» YOUR OBJECTIVE:
Take the line with "PIR2 pin OUT: GP2 -> GP15" and every line after it in the entries below, and set them down exactly, without any pictures.

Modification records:
☆ ☆ ☆
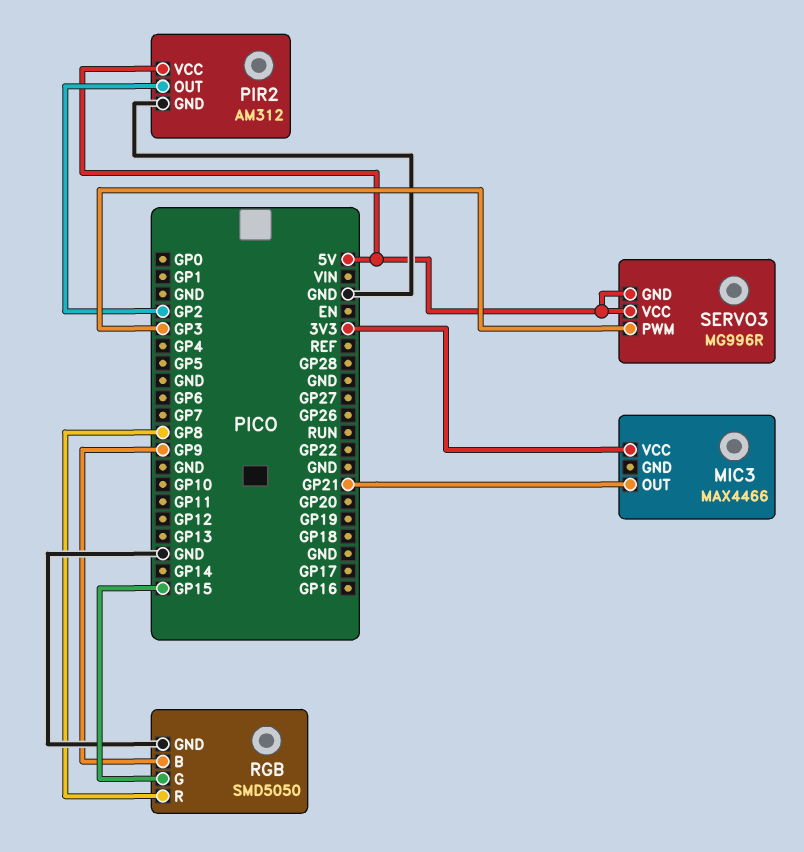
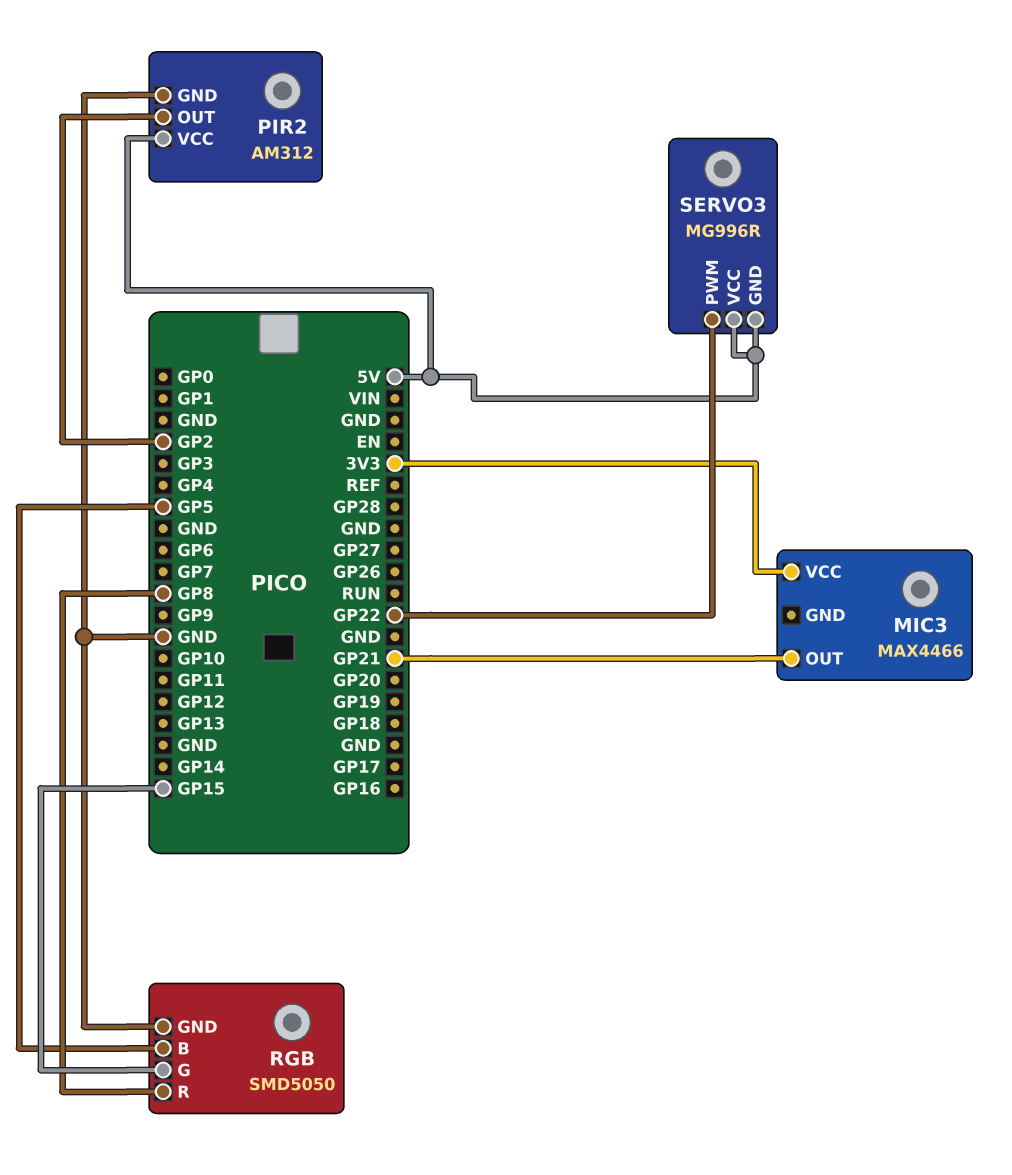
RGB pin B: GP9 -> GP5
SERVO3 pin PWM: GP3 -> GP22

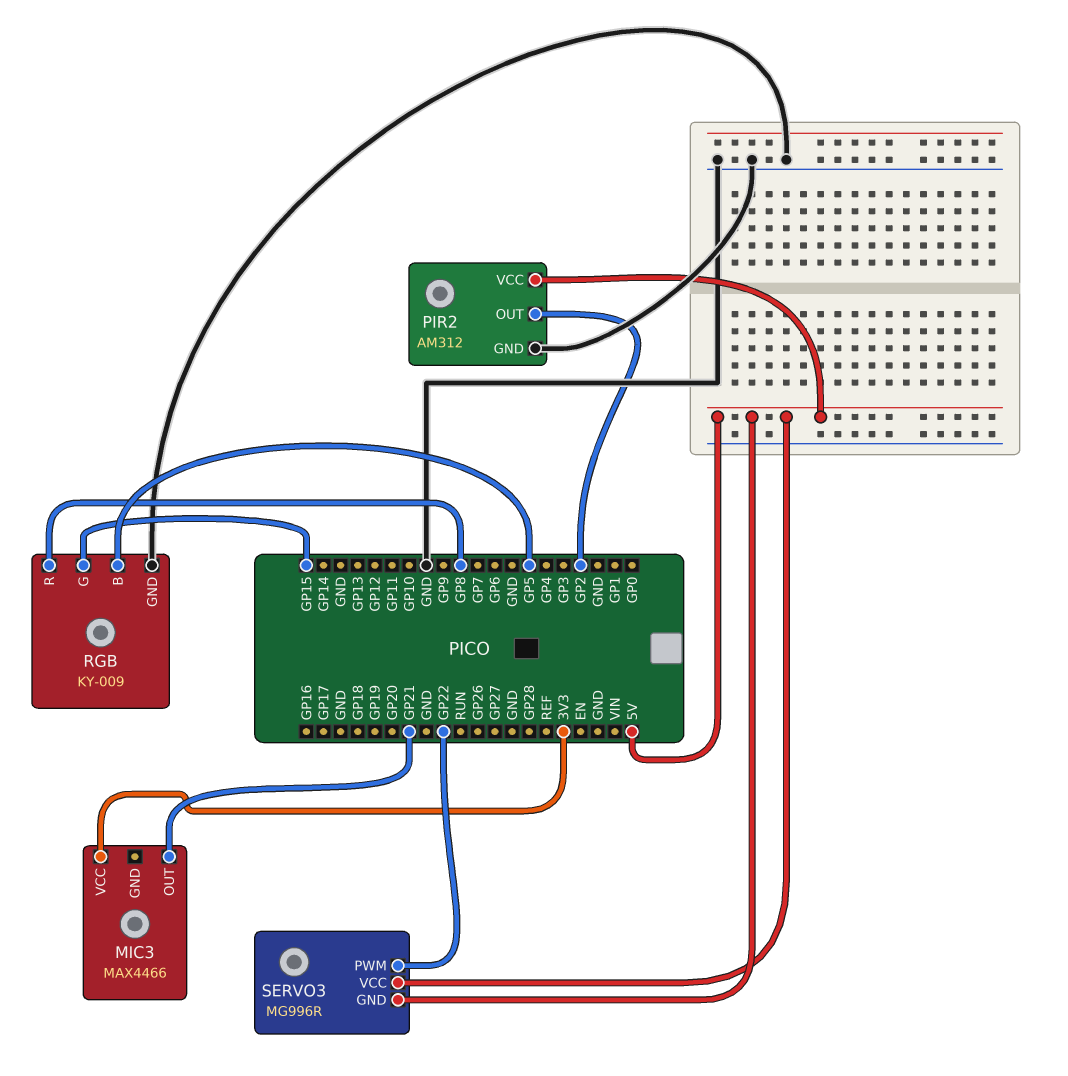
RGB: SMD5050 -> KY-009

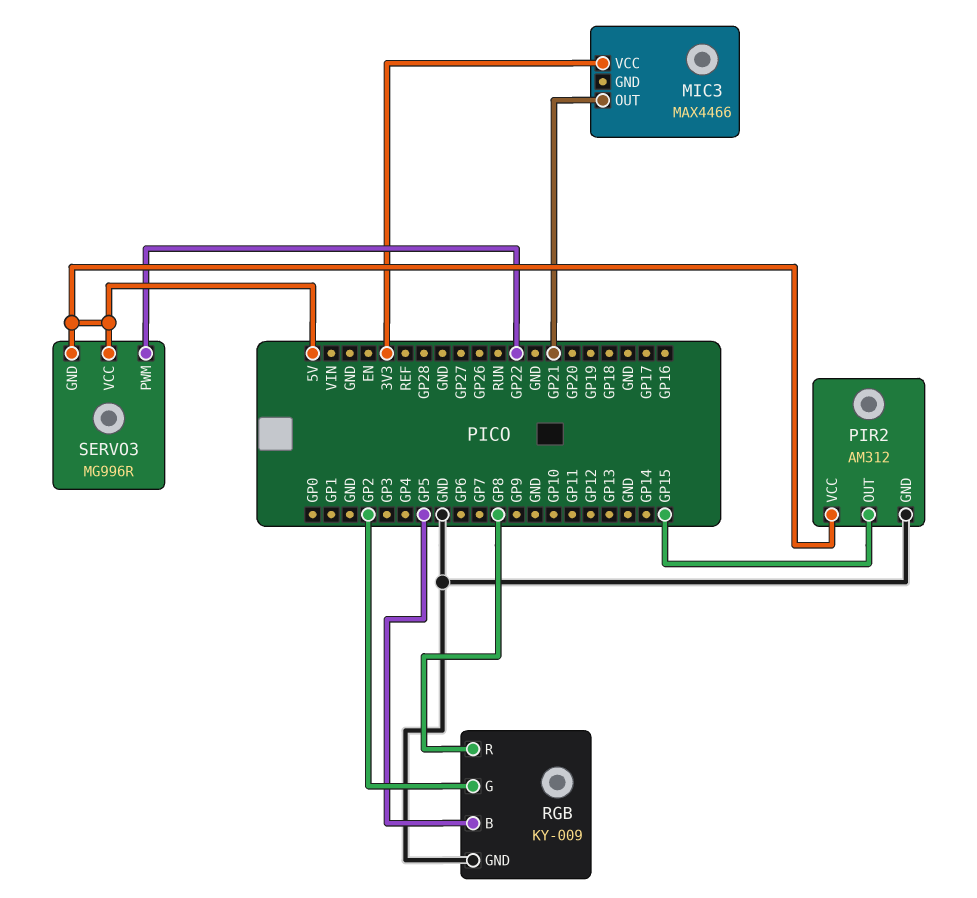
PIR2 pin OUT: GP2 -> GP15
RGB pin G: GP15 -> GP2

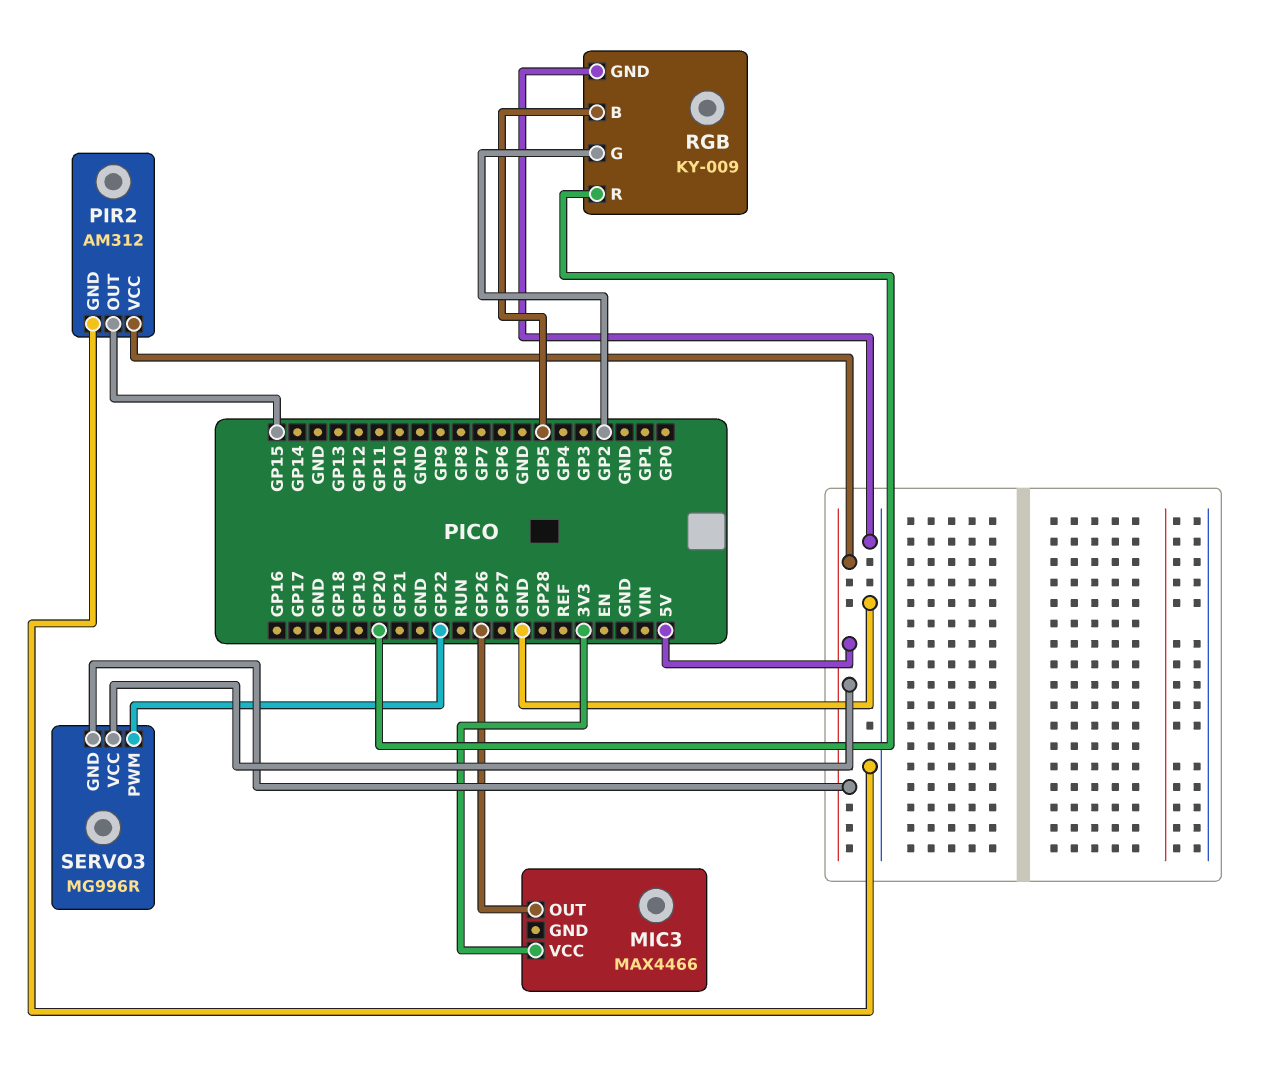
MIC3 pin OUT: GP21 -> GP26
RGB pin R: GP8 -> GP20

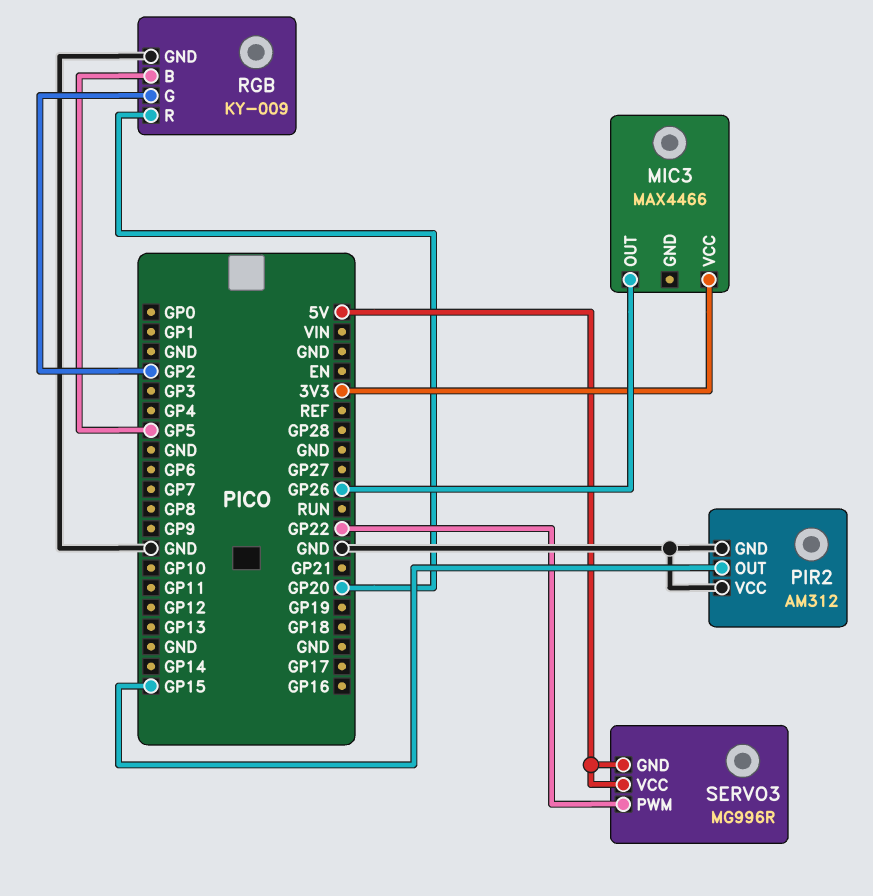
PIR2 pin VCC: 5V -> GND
☆ ☆ ☆
» PROBLEM SOLUTION:
PIR2 pin OUT: GP2 -> GP15
RGB pin G: GP15 -> GP2

MIC3 pin OUT: GP21 -> GP26
RGB pin R: GP8 -> GP20

PIR2 pin VCC: 5V -> GND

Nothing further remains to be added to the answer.